Beginning with the first line of the data below, set down each line exactly through the line that contains "(379, 394) = (268, 407): brown".
*** Opening DATA RECORDS ***
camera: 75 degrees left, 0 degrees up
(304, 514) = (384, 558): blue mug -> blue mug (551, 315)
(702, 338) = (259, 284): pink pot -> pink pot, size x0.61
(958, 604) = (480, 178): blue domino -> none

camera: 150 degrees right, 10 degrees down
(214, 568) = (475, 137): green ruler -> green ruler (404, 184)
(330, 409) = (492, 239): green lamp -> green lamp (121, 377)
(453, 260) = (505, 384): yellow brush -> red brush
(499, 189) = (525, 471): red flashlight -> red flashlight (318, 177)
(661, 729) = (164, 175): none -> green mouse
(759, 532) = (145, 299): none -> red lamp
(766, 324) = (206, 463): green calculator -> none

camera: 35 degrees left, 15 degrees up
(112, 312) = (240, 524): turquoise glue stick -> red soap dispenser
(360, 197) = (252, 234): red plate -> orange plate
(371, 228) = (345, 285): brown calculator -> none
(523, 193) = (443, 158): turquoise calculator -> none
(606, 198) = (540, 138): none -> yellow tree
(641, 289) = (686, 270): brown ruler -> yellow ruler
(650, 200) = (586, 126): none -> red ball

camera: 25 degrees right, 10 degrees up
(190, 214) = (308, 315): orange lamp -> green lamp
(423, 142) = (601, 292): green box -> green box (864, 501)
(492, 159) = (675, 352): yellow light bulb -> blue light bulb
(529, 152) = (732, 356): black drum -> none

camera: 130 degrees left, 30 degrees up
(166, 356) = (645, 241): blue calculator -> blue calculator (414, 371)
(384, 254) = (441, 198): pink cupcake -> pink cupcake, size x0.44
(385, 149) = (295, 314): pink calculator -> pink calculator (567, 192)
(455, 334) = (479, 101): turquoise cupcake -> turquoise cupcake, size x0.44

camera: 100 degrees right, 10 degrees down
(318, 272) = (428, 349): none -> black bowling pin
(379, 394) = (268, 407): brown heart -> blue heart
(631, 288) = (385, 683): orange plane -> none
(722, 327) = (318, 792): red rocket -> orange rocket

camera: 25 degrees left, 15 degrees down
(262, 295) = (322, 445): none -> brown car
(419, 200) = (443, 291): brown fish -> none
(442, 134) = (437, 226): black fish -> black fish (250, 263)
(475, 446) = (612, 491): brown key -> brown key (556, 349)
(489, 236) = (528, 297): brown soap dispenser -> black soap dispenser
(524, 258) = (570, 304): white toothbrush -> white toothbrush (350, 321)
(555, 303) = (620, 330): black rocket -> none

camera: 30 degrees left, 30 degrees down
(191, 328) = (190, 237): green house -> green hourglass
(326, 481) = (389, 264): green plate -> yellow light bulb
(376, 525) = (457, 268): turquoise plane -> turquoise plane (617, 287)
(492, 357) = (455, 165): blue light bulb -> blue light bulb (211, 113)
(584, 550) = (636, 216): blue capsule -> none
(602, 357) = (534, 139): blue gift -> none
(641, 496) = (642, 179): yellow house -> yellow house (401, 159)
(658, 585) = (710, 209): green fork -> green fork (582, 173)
*** Closing DATA RECORDS ***
* _EXERCISE ANSWER_:
camera: 75 degrees left, 0 degrees up
(304, 514) = (384, 558): blue mug -> blue mug (551, 315)
(702, 338) = (259, 284): pink pot -> pink pot, size x0.61
(958, 604) = (480, 178): blue domino -> none

camera: 150 degrees right, 10 degrees down
(214, 568) = (475, 137): green ruler -> green ruler (404, 184)
(330, 409) = (492, 239): green lamp -> green lamp (121, 377)
(453, 260) = (505, 384): yellow brush -> red brush
(499, 189) = (525, 471): red flashlight -> red flashlight (318, 177)
(661, 729) = (164, 175): none -> green mouse
(759, 532) = (145, 299): none -> red lamp
(766, 324) = (206, 463): green calculator -> none

camera: 35 degrees left, 15 degrees up
(112, 312) = (240, 524): turquoise glue stick -> red soap dispenser
(360, 197) = (252, 234): red plate -> orange plate
(371, 228) = (345, 285): brown calculator -> none
(523, 193) = (443, 158): turquoise calculator -> none
(606, 198) = (540, 138): none -> yellow tree
(641, 289) = (686, 270): brown ruler -> yellow ruler
(650, 200) = (586, 126): none -> red ball

camera: 25 degrees right, 10 degrees up
(190, 214) = (308, 315): orange lamp -> green lamp
(423, 142) = (601, 292): green box -> green box (864, 501)
(492, 159) = (675, 352): yellow light bulb -> blue light bulb
(529, 152) = (732, 356): black drum -> none

camera: 130 degrees left, 30 degrees up
(166, 356) = (645, 241): blue calculator -> blue calculator (414, 371)
(384, 254) = (441, 198): pink cupcake -> pink cupcake, size x0.44
(385, 149) = (295, 314): pink calculator -> pink calculator (567, 192)
(455, 334) = (479, 101): turquoise cupcake -> turquoise cupcake, size x0.44

camera: 100 degrees right, 10 degrees down
(318, 272) = (428, 349): none -> black bowling pin
(379, 394) = (268, 407): brown heart -> blue heart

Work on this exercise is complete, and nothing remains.